** Records for processing follows **

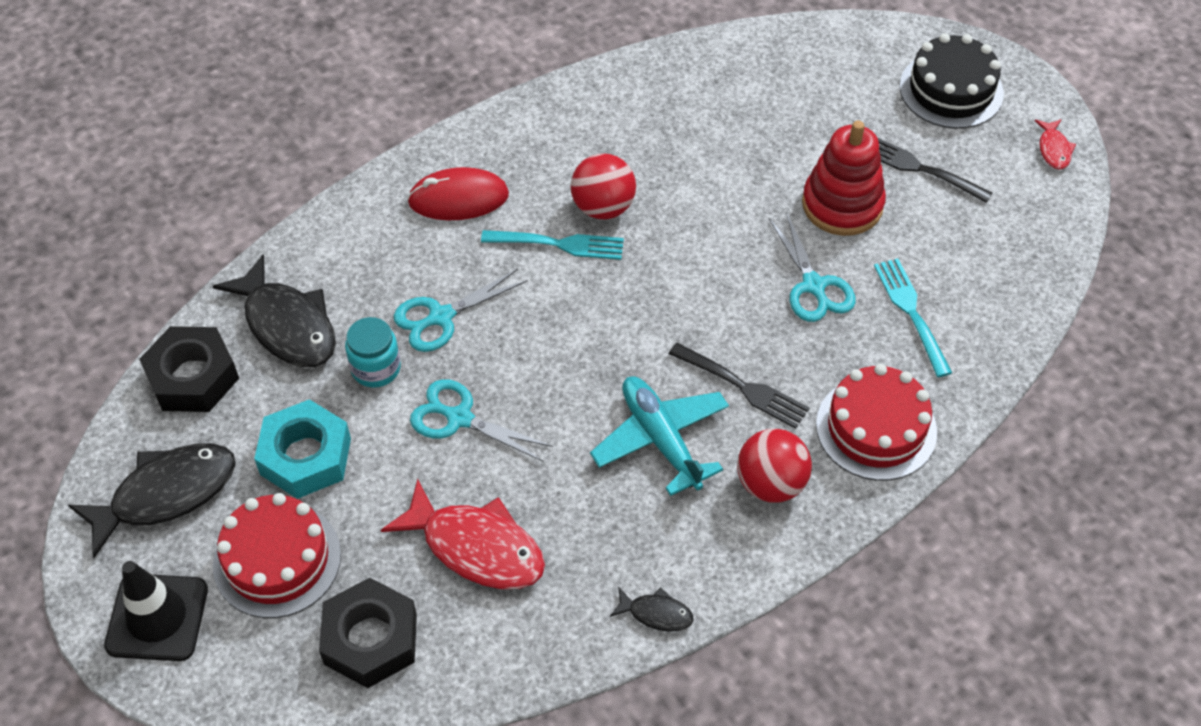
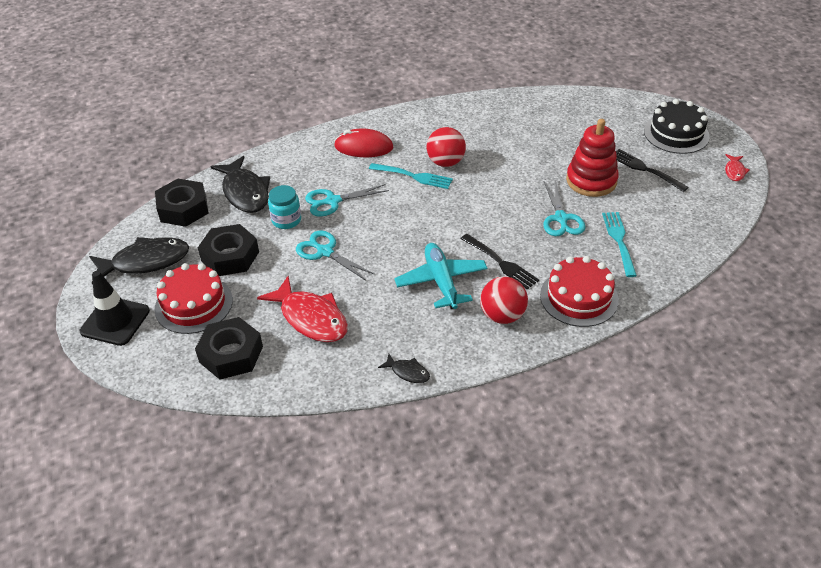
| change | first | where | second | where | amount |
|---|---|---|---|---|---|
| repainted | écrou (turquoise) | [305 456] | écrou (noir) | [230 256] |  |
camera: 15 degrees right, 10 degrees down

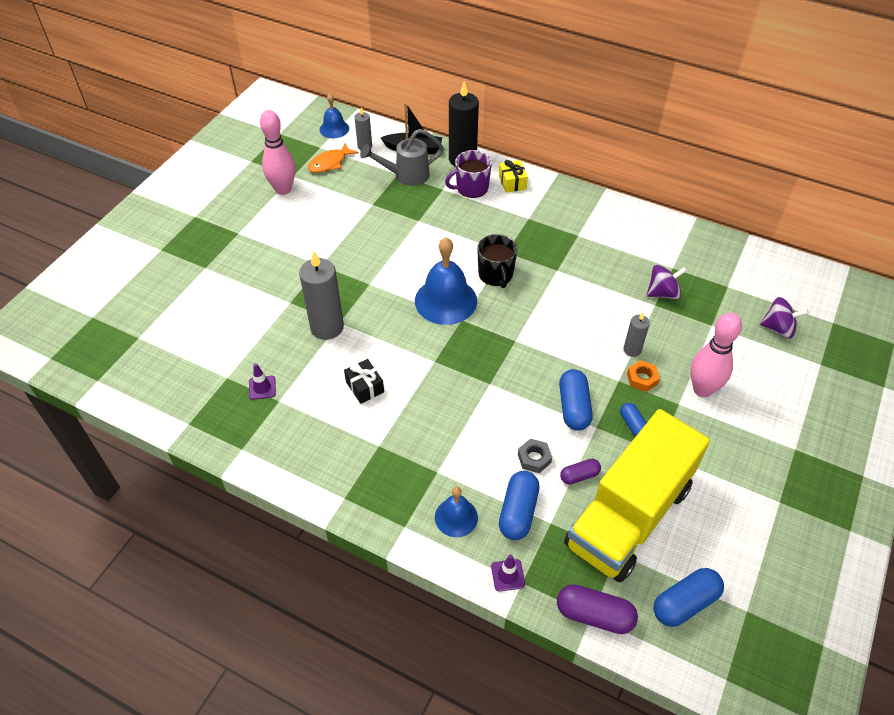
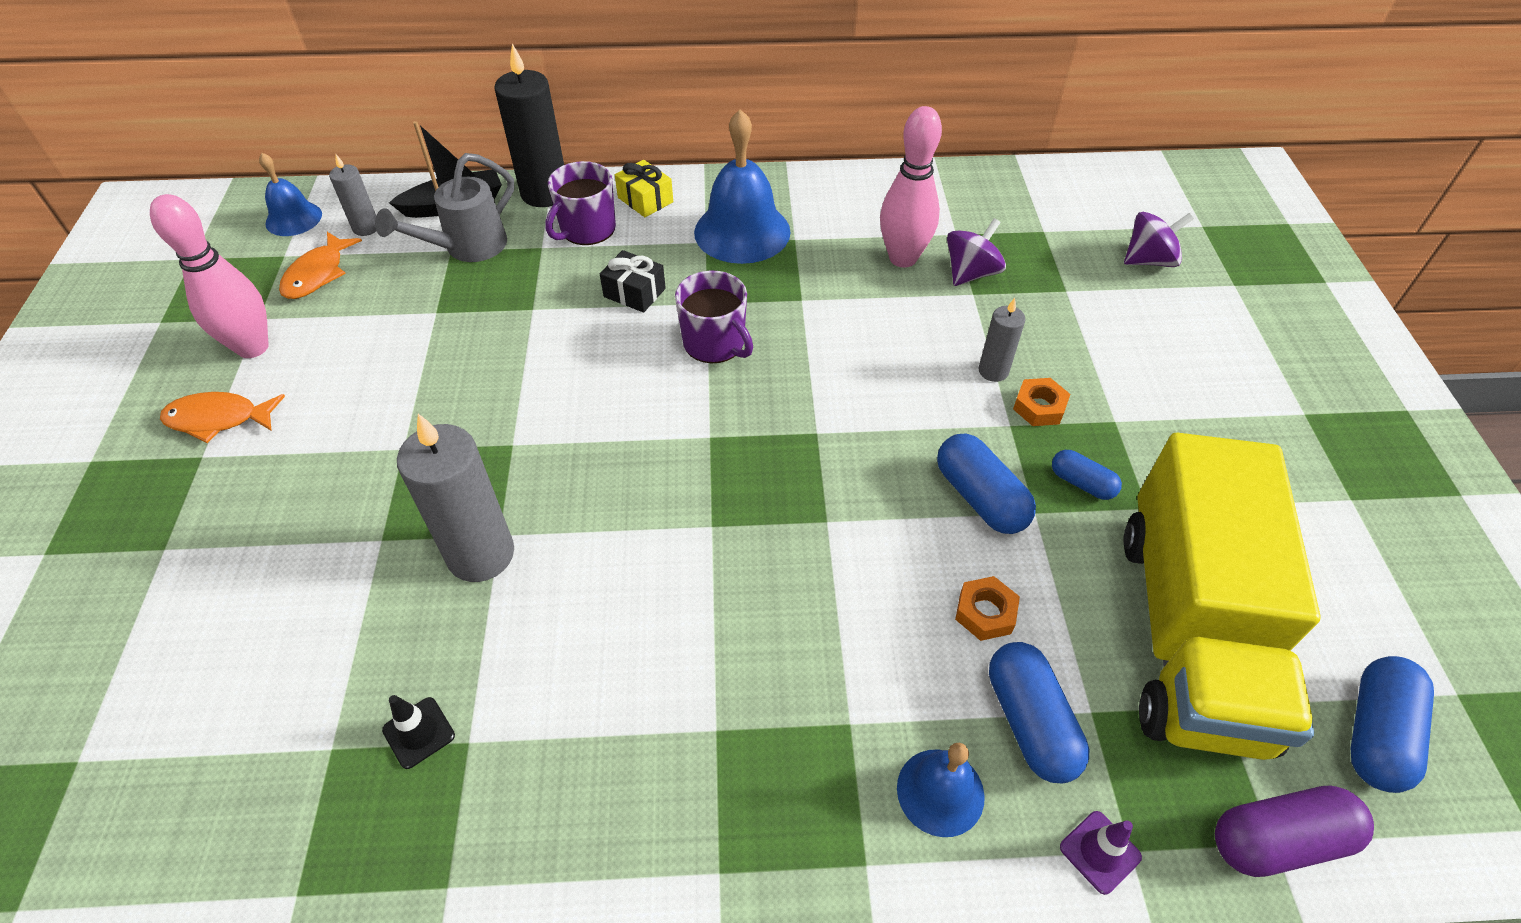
| change | first | where | second | where | amount |
|---|---|---|---|---|---|
| repainted | tasse (noir) | [496 274] | tasse (violet) | [715 343] |  |
| shifted | cloche (bleu) | [446 300] |  | [742 232] |  |
| shifted | quille (rose) | [702 389] |  | [903 258] |  |
| shifted | cadeau (noir) | [365 387] |  | [634 293] |  |
| repainted | cône de chantier (violet) | [262 387] | cône de chantier (noir) | [419 732] |  |
| repainted | écrou (gris) | [534 458] | écrou (orange) | [985 613] |  |
| gone | gélule (violet) | [579 476] |  |  |  |
| new |  |  | poisson (orange) | [218 419] |  |
camera: 30 degrees left, 0 degrees up

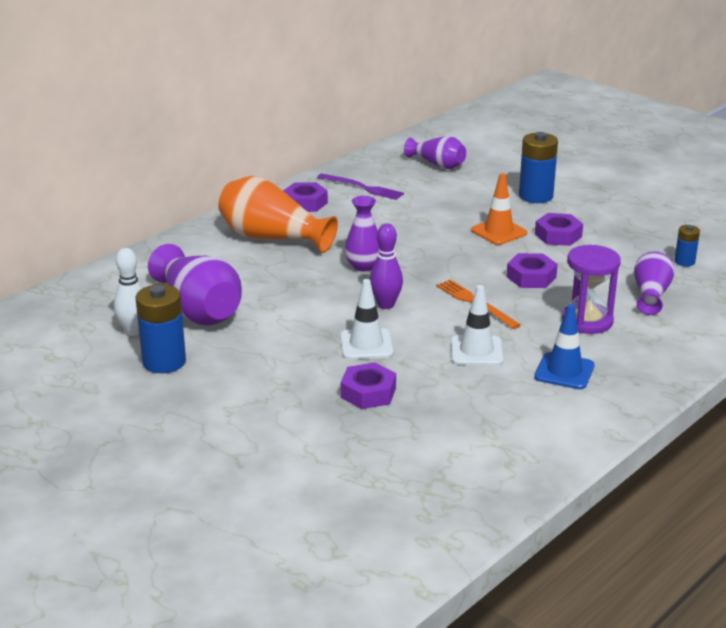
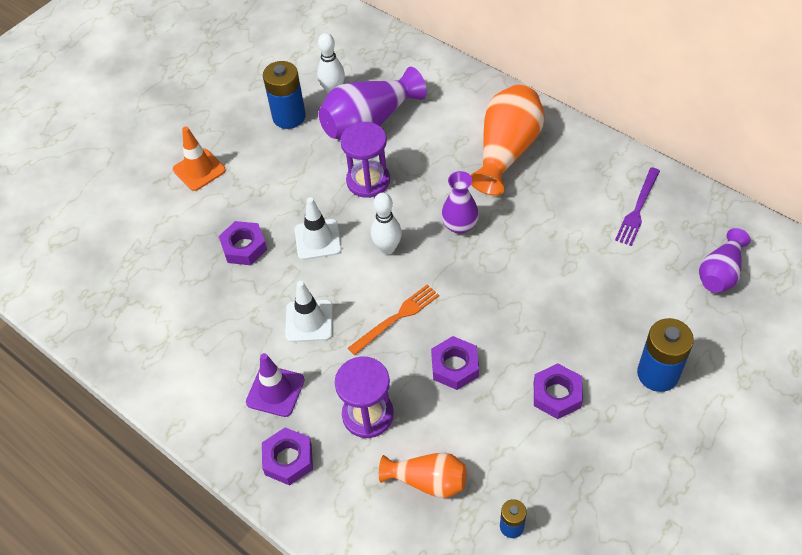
| change | first | where | second | where | amount |
|---|---|---|---|---|---|
| shifted | cône de chantier (orange) | [499 232] |  | [199 170] |  |
| shifted | écrou (violet) | [305 203] |  | [288 459] |  |
| repainted | quille (violet) | [386 305] | quille (blanc) | [387 248] |  |
| repainted | vase (violet) | [651 295] | vase (orange) | [428 481] |  |
| repainted | cône de chantier (bleu) | [564 371] | cône de chantier (violet) | [275 391] |  |
| new |  |  | sablier (violet) | [368 181] |  |
camera: 90 degrees right, 25 degrees up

** End of Records for processing **

» Your goal: Every line from the top of the records above to the line with "écrou (turquoise) |", inclusive, should be duplicated exactly, minus the pictures.

» Solution to the exercise:
| change | first | where | second | where | amount |
|---|---|---|---|---|---|
| repainted | écrou (turquoise) | [305 456] | écrou (noir) | [230 256] |  |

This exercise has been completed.